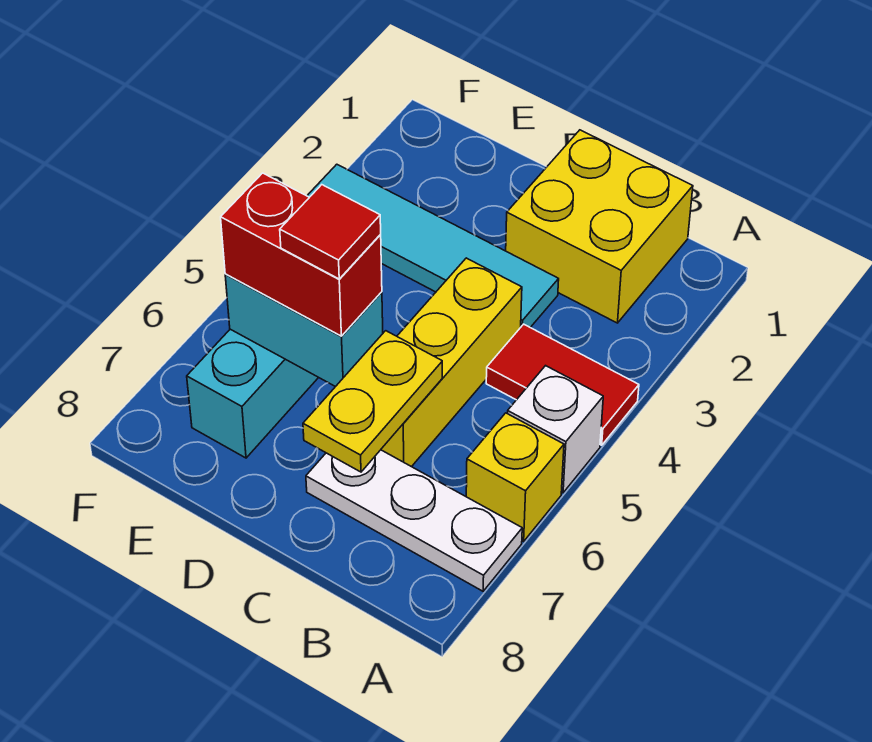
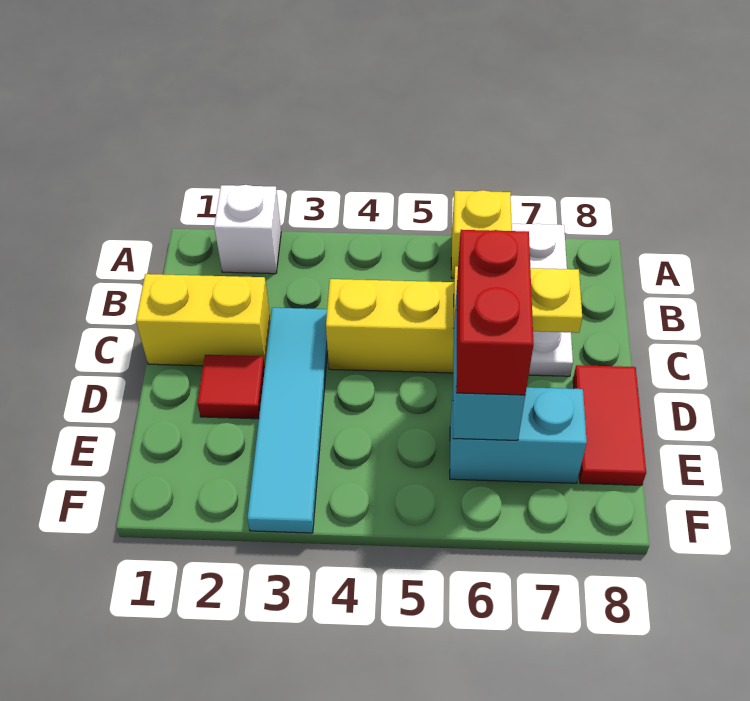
red tile A4:B4 level 1 -> red tile D8:E8 level 1
white brick A5 level 1 -> white brick A2 level 1
yellow brick B1:C2 level 1 -> yellow brick C1:C2 level 1
red tile D6 level 4 -> red tile D2 level 1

#####

**Description of the task**
Since the pictures are not wanted, repeat only the rest of the material, exactly as given.

**Answer space**
red tile A4:B4 level 1 -> red tile D8:E8 level 1
white brick A5 level 1 -> white brick A2 level 1
yellow brick B1:C2 level 1 -> yellow brick C1:C2 level 1
red tile D6 level 4 -> red tile D2 level 1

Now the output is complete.